- Task description -
Only the pictures should be dropped; copy the rest of the entries exactly.

Items listed in a dataset
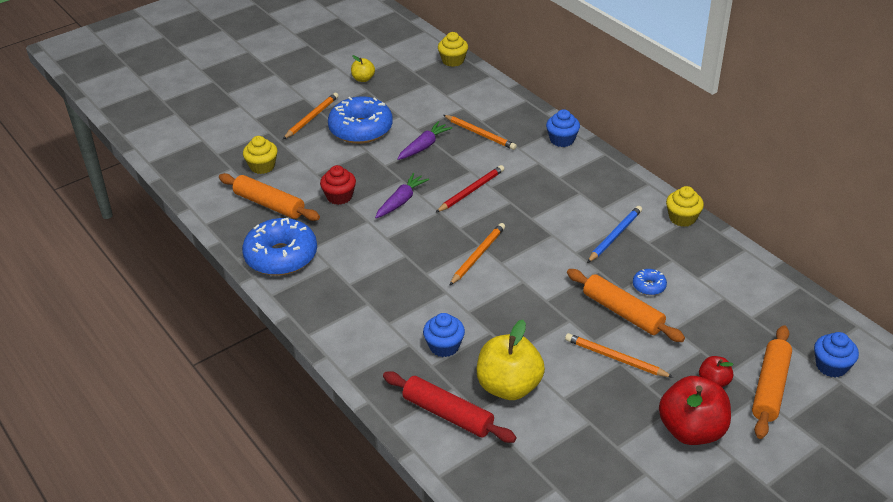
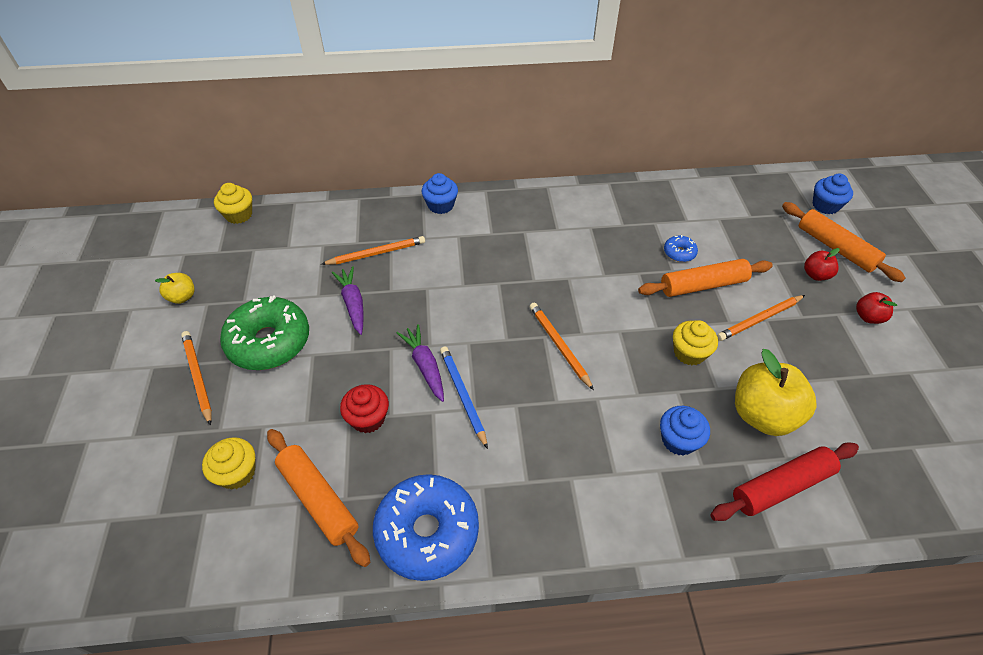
camera: 60 degrees left, 10 degrees up
(269, 204) = (318, 499): orange rolling pin -> orange rolling pin turned 75 degrees clockwise
(361, 129) = (269, 342): blue donut -> green donut
(471, 191) = (457, 303): red pencil -> none
(615, 236) = (600, 240): blue pencil -> blue pencil (463, 396)
(682, 218) = (607, 191): yellow cupcake -> yellow cupcake (689, 353)
(691, 430) = (868, 317): red apple -> red apple, size x0.50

- Output for this exercise -
camera: 60 degrees left, 10 degrees up
(269, 204) = (318, 499): orange rolling pin -> orange rolling pin turned 75 degrees clockwise
(361, 129) = (269, 342): blue donut -> green donut
(471, 191) = (457, 303): red pencil -> none
(615, 236) = (600, 240): blue pencil -> blue pencil (463, 396)
(682, 218) = (607, 191): yellow cupcake -> yellow cupcake (689, 353)
(691, 430) = (868, 317): red apple -> red apple, size x0.50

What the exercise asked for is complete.